* Task prompt: Could you output, word for word, only the lines from the line with "red nut: 2 -> 5" to the end of the entries, including both ends? Omit the pictures.

* Exercise material:
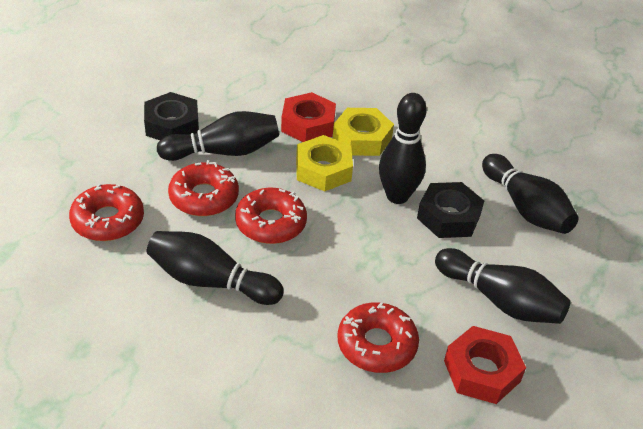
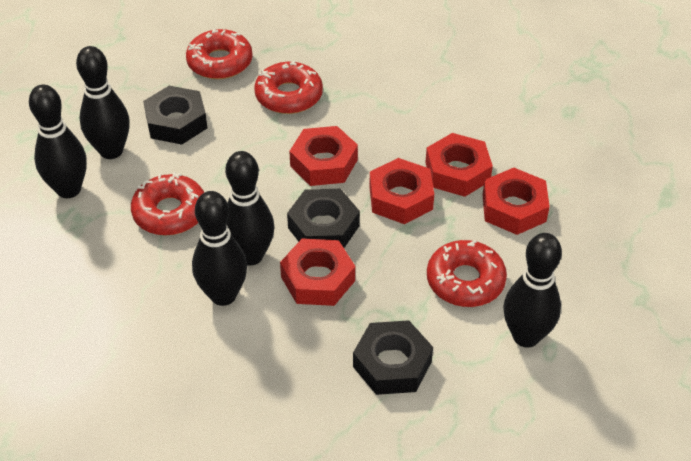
black nut: 2 -> 3
red nut: 2 -> 5
yellow nut: 2 -> 0

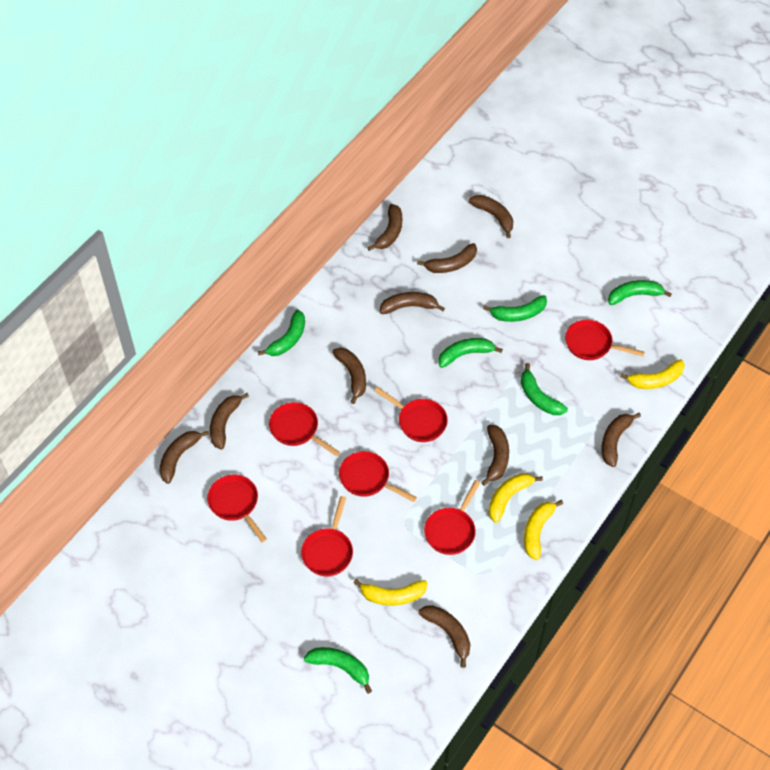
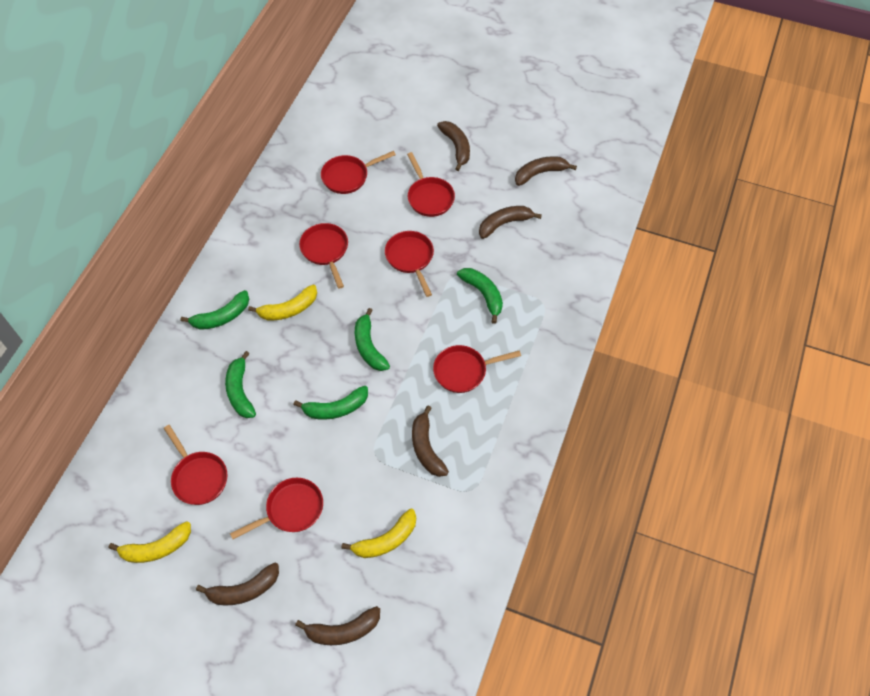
brown banana: 10 -> 6
green banana: 6 -> 5
yellow banana: 4 -> 3

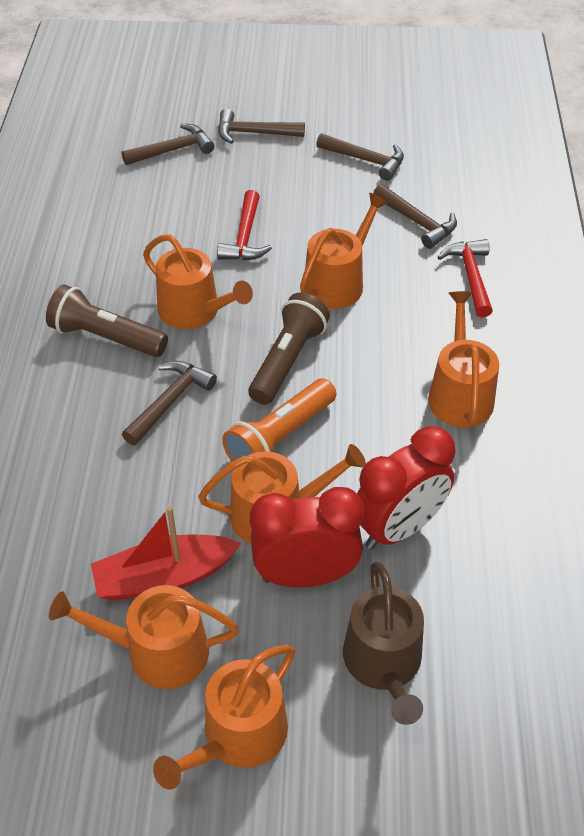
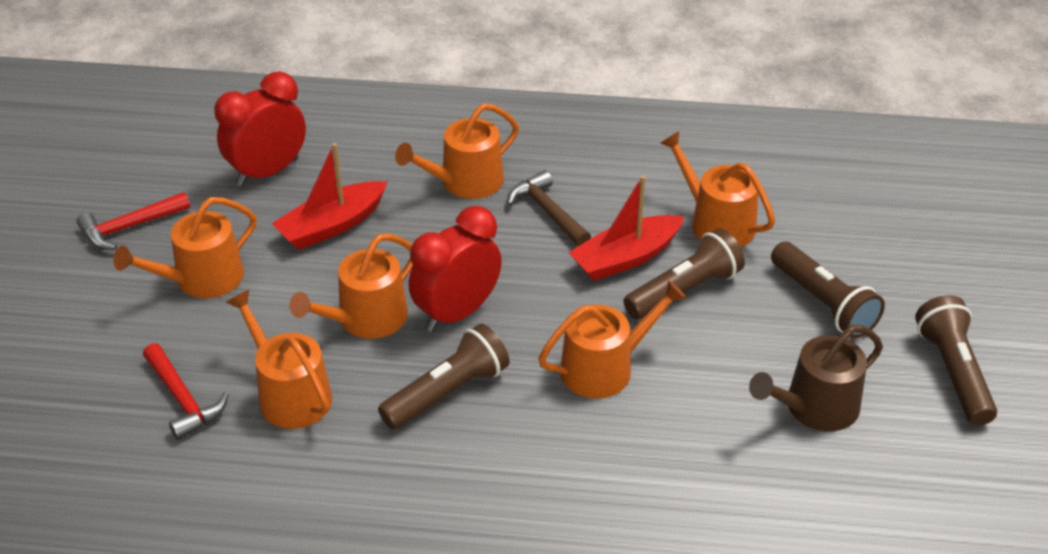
brown flashlight: 2 -> 4
brown hammer: 5 -> 1
orange flashlight: 1 -> 0
red boat: 1 -> 2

* Answer space:
red nut: 2 -> 5
yellow nut: 2 -> 0

brown banana: 10 -> 6
green banana: 6 -> 5
yellow banana: 4 -> 3

brown flashlight: 2 -> 4
brown hammer: 5 -> 1
orange flashlight: 1 -> 0
red boat: 1 -> 2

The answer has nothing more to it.